STATED TASK: Edit the material starting at its beginning and ending at the line containing "along [717, 635]", replacing "concert" with "recital" and leaving everything else unchanged.

::: PROVIDED DATA

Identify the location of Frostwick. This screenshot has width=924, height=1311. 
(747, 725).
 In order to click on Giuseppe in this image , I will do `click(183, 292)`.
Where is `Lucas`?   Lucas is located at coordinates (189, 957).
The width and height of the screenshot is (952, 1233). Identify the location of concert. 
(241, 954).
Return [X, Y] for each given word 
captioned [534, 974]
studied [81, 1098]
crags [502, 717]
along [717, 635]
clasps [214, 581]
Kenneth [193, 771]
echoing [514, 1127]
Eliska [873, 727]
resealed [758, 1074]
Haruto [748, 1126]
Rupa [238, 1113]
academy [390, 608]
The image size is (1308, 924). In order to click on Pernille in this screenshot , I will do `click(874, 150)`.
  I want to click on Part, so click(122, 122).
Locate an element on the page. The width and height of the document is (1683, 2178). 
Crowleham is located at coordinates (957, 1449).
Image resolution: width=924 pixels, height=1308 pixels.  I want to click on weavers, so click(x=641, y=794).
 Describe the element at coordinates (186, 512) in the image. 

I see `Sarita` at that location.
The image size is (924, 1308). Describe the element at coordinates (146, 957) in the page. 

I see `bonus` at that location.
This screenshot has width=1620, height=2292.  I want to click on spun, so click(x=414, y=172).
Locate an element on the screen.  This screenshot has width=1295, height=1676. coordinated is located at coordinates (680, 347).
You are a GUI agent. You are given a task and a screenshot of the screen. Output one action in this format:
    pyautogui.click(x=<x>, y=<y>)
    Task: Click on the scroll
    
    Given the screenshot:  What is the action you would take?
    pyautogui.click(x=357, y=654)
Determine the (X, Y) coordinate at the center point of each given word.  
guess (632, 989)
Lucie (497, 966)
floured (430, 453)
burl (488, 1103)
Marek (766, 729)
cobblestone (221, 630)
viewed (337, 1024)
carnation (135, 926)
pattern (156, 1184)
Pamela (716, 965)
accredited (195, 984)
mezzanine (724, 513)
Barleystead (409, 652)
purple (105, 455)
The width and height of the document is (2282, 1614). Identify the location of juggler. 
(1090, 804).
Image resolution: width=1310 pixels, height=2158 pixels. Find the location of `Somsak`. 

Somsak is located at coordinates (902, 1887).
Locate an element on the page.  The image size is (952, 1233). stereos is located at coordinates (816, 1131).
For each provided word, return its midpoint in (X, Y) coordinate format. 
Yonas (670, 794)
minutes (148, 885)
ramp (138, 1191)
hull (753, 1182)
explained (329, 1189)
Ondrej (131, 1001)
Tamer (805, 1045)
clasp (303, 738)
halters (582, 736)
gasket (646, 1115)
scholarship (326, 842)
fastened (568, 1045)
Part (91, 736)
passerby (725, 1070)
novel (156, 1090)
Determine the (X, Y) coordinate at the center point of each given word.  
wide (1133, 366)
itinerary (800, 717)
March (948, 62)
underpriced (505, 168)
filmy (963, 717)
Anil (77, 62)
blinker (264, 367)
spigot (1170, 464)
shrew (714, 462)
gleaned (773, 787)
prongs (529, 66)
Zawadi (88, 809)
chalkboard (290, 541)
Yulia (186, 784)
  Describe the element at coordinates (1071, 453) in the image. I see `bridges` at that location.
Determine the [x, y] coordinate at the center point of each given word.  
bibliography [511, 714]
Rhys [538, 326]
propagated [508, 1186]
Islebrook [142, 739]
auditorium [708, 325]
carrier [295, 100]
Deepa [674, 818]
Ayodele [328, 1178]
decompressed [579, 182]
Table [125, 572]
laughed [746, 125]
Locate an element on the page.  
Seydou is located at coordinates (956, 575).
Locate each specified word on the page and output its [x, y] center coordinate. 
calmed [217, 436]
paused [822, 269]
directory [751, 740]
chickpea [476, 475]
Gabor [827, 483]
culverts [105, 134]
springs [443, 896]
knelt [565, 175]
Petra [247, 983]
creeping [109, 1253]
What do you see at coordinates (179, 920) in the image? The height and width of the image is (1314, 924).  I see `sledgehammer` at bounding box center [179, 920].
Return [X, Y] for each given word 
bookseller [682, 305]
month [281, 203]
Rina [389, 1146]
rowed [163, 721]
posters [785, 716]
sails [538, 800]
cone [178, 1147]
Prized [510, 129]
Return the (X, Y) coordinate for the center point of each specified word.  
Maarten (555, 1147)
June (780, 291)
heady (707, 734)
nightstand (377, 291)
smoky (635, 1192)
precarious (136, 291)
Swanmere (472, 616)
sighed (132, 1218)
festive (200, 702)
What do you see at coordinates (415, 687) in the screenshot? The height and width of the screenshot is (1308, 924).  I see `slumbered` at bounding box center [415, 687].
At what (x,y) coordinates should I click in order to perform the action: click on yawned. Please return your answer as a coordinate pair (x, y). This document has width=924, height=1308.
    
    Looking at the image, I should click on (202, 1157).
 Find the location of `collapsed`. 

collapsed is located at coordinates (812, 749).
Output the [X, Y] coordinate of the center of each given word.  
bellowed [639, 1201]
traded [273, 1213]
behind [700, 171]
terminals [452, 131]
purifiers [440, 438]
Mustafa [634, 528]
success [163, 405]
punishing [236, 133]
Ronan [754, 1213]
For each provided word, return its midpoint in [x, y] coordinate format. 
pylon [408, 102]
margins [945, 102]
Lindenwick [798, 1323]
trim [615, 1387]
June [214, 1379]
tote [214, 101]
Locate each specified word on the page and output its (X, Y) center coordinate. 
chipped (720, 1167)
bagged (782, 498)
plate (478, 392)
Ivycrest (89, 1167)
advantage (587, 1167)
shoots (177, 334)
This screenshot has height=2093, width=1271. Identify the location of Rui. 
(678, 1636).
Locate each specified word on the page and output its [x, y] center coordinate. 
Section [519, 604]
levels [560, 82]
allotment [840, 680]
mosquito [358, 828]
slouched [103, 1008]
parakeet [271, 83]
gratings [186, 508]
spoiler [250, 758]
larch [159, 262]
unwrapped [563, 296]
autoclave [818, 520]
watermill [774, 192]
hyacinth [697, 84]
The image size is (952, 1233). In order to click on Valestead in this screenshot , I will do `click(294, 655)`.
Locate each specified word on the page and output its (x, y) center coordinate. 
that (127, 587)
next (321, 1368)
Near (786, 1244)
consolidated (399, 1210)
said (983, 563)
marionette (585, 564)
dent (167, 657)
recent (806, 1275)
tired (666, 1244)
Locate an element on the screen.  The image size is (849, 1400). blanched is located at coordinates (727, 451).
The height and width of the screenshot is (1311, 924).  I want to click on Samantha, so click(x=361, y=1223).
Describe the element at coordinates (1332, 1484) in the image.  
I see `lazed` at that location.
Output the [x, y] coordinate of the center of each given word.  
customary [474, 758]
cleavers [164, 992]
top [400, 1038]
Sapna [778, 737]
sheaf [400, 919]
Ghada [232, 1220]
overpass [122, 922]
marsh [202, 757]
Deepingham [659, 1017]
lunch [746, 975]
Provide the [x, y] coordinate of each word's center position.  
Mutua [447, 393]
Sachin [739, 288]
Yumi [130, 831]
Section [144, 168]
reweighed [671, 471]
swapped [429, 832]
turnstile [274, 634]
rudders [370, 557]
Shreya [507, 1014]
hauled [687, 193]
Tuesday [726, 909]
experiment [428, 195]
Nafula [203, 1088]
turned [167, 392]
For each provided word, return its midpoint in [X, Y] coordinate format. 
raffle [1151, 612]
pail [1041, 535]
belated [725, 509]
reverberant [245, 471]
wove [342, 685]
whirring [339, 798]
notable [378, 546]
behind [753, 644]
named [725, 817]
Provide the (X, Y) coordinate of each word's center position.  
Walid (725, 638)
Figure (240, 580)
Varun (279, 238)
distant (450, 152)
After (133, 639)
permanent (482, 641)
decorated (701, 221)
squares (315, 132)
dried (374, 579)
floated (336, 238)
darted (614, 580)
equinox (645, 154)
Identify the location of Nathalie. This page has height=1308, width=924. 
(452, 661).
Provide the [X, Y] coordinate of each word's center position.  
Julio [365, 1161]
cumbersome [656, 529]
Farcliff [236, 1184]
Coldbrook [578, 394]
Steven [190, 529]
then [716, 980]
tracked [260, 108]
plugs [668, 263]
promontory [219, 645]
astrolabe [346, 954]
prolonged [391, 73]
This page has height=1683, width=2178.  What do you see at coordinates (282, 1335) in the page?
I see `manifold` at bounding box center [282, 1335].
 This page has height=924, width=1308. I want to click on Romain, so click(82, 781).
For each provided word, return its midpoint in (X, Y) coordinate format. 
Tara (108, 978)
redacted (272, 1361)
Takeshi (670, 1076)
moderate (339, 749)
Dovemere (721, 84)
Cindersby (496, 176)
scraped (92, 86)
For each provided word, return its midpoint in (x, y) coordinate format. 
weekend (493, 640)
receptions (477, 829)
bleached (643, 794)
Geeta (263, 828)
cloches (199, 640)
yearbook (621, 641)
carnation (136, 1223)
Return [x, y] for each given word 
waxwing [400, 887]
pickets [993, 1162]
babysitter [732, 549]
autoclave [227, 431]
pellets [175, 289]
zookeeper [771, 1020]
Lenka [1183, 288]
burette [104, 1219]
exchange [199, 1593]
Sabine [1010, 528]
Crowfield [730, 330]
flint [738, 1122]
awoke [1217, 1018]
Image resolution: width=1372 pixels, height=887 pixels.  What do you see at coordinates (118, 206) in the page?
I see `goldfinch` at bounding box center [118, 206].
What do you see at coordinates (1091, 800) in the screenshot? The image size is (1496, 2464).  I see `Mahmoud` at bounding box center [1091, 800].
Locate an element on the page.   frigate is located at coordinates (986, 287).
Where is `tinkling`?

::::::

TASK SOLUTION:
Identify the location of Frostwick. This screenshot has width=924, height=1311. 
(747, 725).
 In order to click on Giuseppe in this image , I will do `click(183, 292)`.
Where is `Lucas`?   Lucas is located at coordinates (189, 957).
The width and height of the screenshot is (952, 1233). Identify the location of recital. 
(241, 954).
Return [X, Y] for each given word 
captioned [534, 974]
studied [81, 1098]
crags [502, 717]
along [717, 635]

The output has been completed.